• [MATERIAL PROVIDED]
+===+

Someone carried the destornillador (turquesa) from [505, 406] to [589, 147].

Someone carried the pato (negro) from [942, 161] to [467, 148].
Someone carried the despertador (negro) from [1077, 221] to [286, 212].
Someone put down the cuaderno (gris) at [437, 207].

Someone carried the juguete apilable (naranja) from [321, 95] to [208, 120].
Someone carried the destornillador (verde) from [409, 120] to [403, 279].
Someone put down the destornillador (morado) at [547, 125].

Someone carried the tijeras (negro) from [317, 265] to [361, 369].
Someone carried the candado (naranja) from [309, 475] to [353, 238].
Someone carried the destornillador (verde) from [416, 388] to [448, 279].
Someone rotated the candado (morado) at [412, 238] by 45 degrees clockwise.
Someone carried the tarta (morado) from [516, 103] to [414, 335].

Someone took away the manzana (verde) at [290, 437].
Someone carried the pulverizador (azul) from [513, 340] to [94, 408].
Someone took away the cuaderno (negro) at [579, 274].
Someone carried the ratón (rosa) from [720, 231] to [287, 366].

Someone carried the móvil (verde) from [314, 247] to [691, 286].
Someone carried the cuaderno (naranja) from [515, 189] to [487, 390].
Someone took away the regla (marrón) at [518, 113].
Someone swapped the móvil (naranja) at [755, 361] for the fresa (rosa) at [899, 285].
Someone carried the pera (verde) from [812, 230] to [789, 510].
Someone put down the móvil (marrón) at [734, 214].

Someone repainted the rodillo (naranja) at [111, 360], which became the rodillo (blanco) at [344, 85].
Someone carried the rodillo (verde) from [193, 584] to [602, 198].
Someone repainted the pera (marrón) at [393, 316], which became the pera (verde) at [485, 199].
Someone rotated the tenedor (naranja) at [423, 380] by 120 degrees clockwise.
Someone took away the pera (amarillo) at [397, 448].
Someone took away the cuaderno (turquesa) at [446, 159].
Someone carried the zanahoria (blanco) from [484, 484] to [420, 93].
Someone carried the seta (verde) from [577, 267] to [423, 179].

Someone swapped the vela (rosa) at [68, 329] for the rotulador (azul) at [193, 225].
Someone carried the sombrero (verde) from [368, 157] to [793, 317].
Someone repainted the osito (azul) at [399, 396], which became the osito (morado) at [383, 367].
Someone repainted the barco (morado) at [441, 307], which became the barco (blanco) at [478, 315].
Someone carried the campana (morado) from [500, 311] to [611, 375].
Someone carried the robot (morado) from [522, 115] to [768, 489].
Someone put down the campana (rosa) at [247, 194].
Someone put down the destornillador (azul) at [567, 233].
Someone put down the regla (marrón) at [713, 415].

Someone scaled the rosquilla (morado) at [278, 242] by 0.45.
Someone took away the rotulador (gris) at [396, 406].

+===+

• [WHAT THE EXERCISE ASKS]
Exact copies are needed of the line with "Someone repainted the osito" and each line after it through the end of the material above.

• [RESPONSE TO THE EXERCISE]
Someone repainted the osito (azul) at [399, 396], which became the osito (morado) at [383, 367].
Someone repainted the barco (morado) at [441, 307], which became the barco (blanco) at [478, 315].
Someone carried the campana (morado) from [500, 311] to [611, 375].
Someone carried the robot (morado) from [522, 115] to [768, 489].
Someone put down the campana (rosa) at [247, 194].
Someone put down the destornillador (azul) at [567, 233].
Someone put down the regla (marrón) at [713, 415].

Someone scaled the rosquilla (morado) at [278, 242] by 0.45.
Someone took away the rotulador (gris) at [396, 406].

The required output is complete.